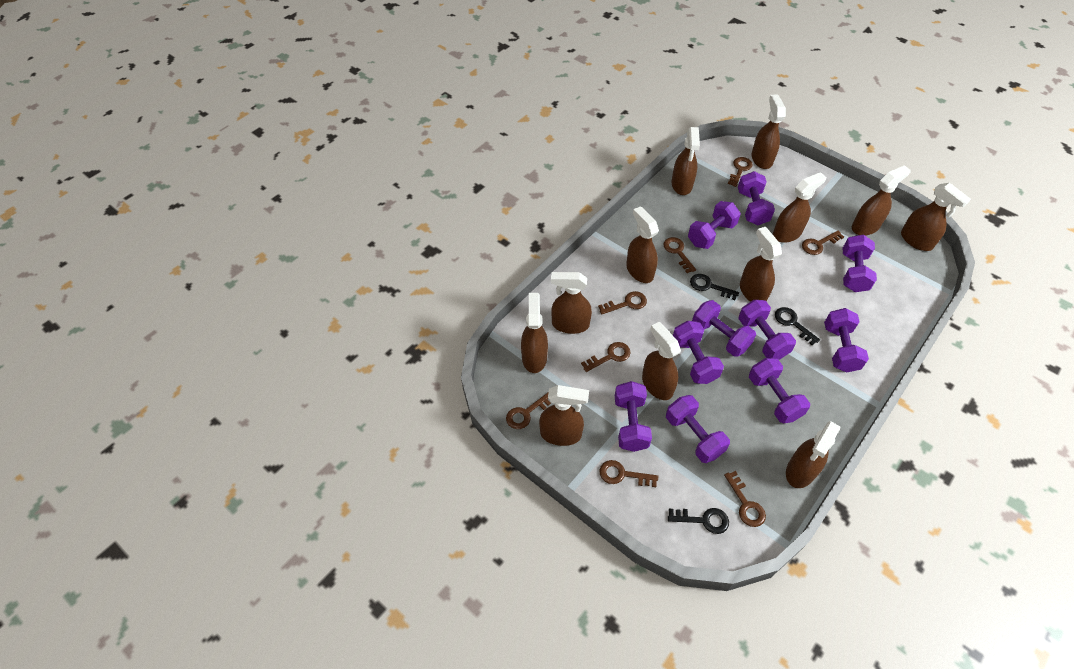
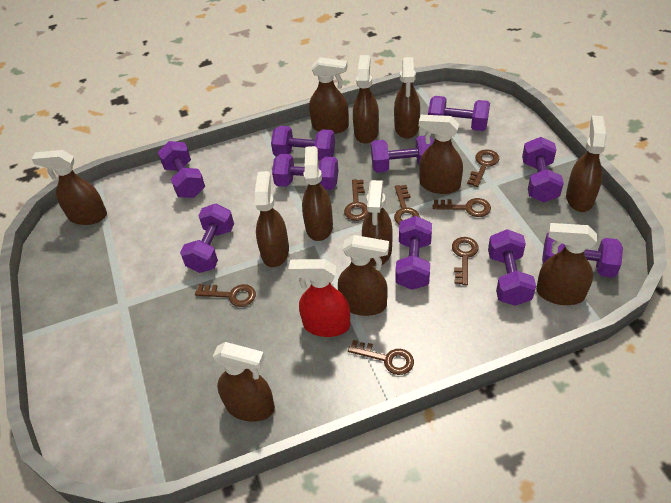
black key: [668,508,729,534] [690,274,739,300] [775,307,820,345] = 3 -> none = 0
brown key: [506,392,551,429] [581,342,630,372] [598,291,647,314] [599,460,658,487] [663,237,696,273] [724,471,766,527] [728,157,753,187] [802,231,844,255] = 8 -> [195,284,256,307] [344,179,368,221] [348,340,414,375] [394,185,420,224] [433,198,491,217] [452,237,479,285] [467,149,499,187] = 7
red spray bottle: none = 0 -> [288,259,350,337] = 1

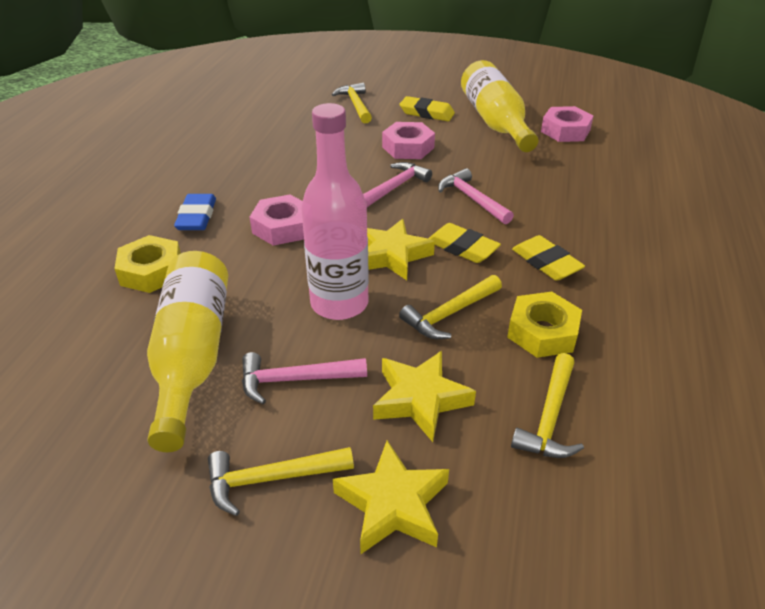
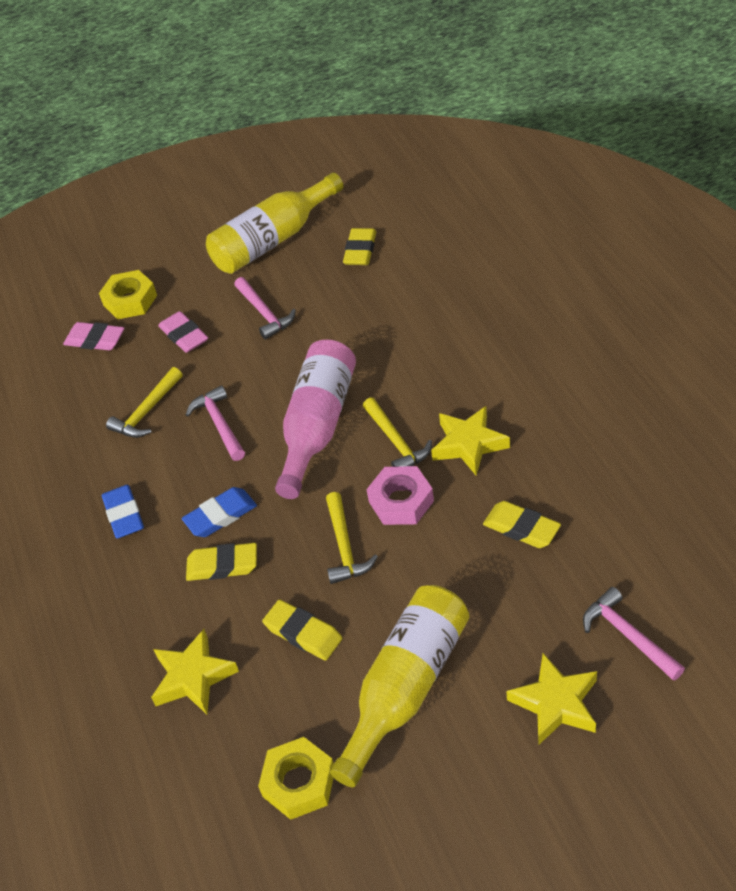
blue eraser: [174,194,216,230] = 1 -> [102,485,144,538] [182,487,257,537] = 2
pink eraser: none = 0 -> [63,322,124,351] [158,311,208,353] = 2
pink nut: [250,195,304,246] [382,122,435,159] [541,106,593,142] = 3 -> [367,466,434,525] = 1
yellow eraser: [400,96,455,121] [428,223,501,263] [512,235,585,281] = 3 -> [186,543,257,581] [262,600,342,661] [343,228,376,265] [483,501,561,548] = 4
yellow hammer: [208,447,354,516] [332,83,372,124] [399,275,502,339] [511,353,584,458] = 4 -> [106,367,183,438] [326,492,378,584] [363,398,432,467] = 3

▶ _What to produce_
Every line of the records that includes the word "yellow" should be gathered.

▶ _Solution_
yellow eraser: [400,96,455,121] [428,223,501,263] [512,235,585,281] = 3 -> [186,543,257,581] [262,600,342,661] [343,228,376,265] [483,501,561,548] = 4
yellow hammer: [208,447,354,516] [332,83,372,124] [399,275,502,339] [511,353,584,458] = 4 -> [106,367,183,438] [326,492,378,584] [363,398,432,467] = 3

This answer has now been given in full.